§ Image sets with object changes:
************

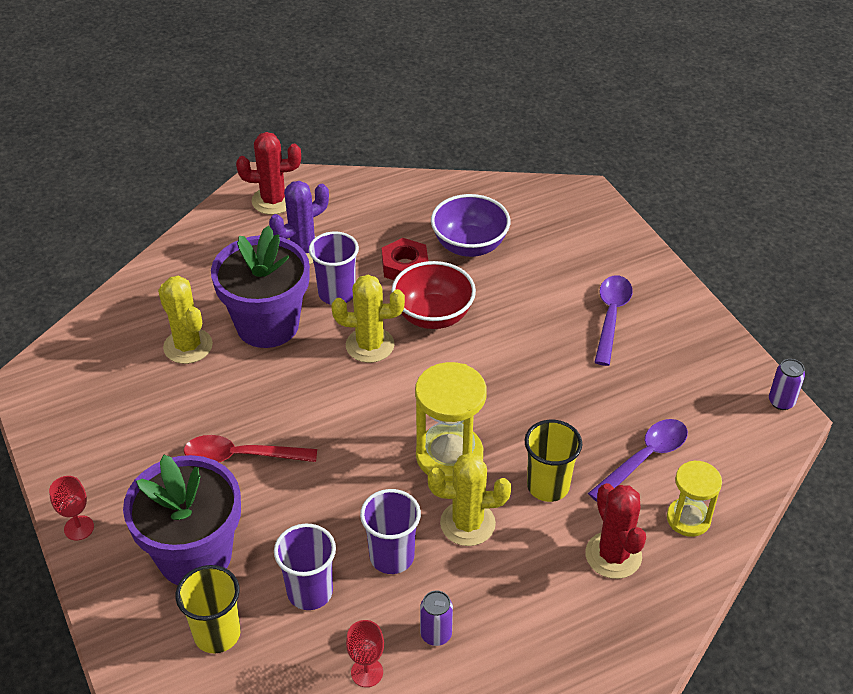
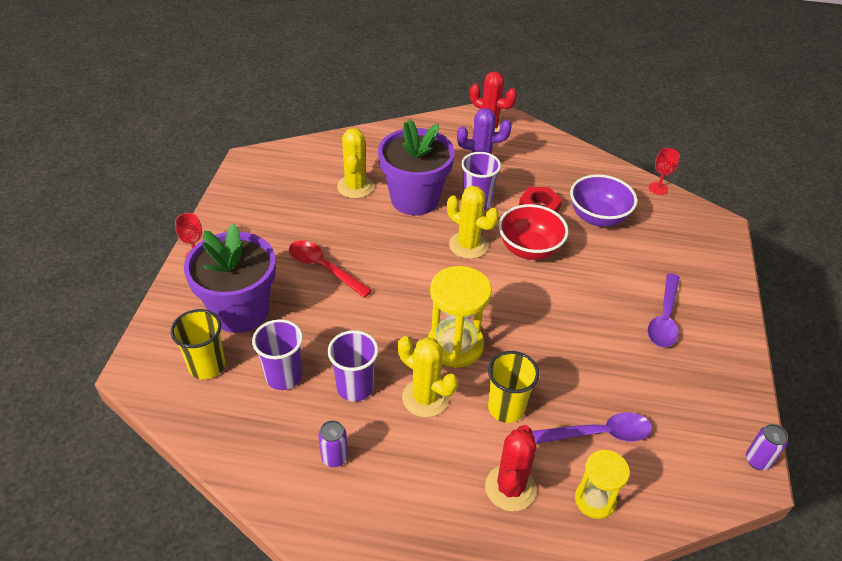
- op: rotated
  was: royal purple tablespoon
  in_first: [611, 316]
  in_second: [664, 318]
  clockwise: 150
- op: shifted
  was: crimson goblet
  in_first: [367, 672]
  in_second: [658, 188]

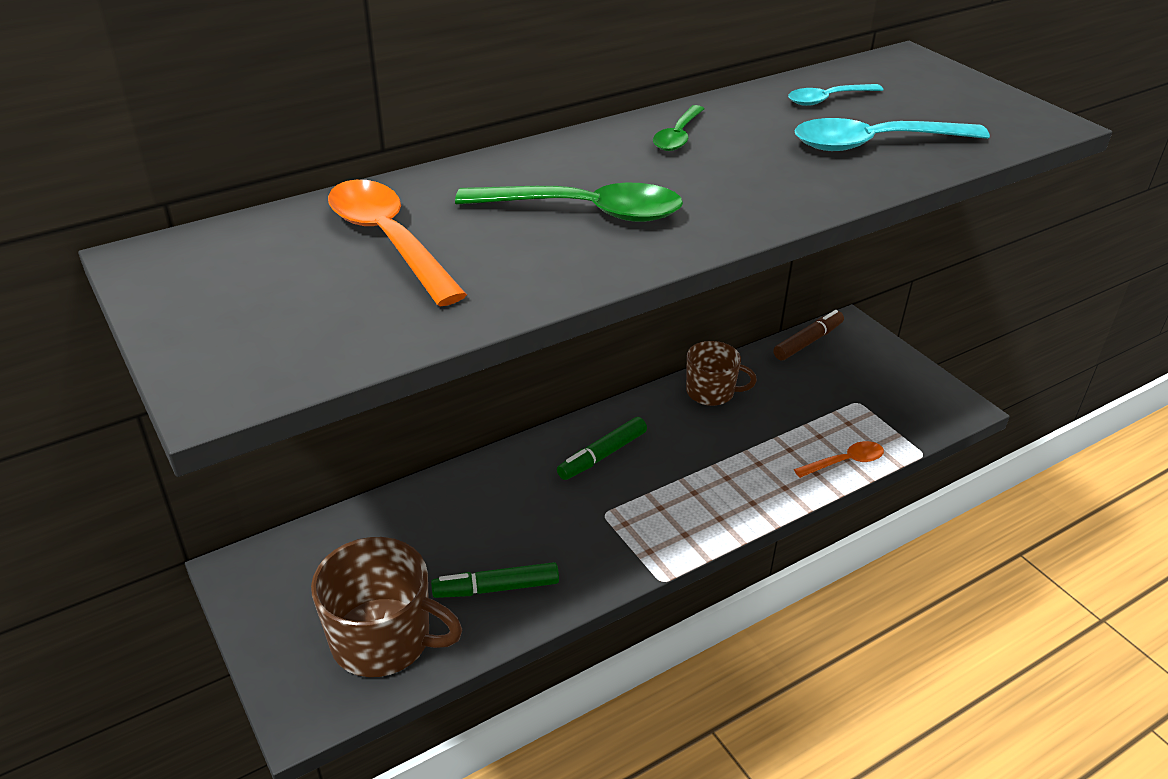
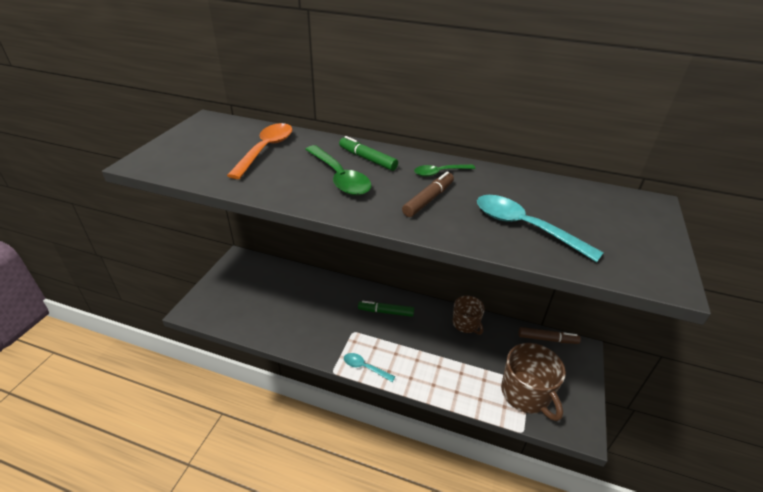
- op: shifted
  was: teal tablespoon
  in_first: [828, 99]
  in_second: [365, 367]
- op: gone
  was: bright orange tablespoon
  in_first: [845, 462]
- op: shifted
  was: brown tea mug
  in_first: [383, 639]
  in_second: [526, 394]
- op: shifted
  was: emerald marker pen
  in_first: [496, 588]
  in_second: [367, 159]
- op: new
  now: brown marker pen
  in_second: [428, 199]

************

In the records above, find the line with "was: crimson goblet" and copy from it through the last line exactly, without the pictures.

§ EXERCISE SOLUTION:
  was: crimson goblet
  in_first: [367, 672]
  in_second: [658, 188]

- op: shifted
  was: teal tablespoon
  in_first: [828, 99]
  in_second: [365, 367]
- op: gone
  was: bright orange tablespoon
  in_first: [845, 462]
- op: shifted
  was: brown tea mug
  in_first: [383, 639]
  in_second: [526, 394]
- op: shifted
  was: emerald marker pen
  in_first: [496, 588]
  in_second: [367, 159]
- op: new
  now: brown marker pen
  in_second: [428, 199]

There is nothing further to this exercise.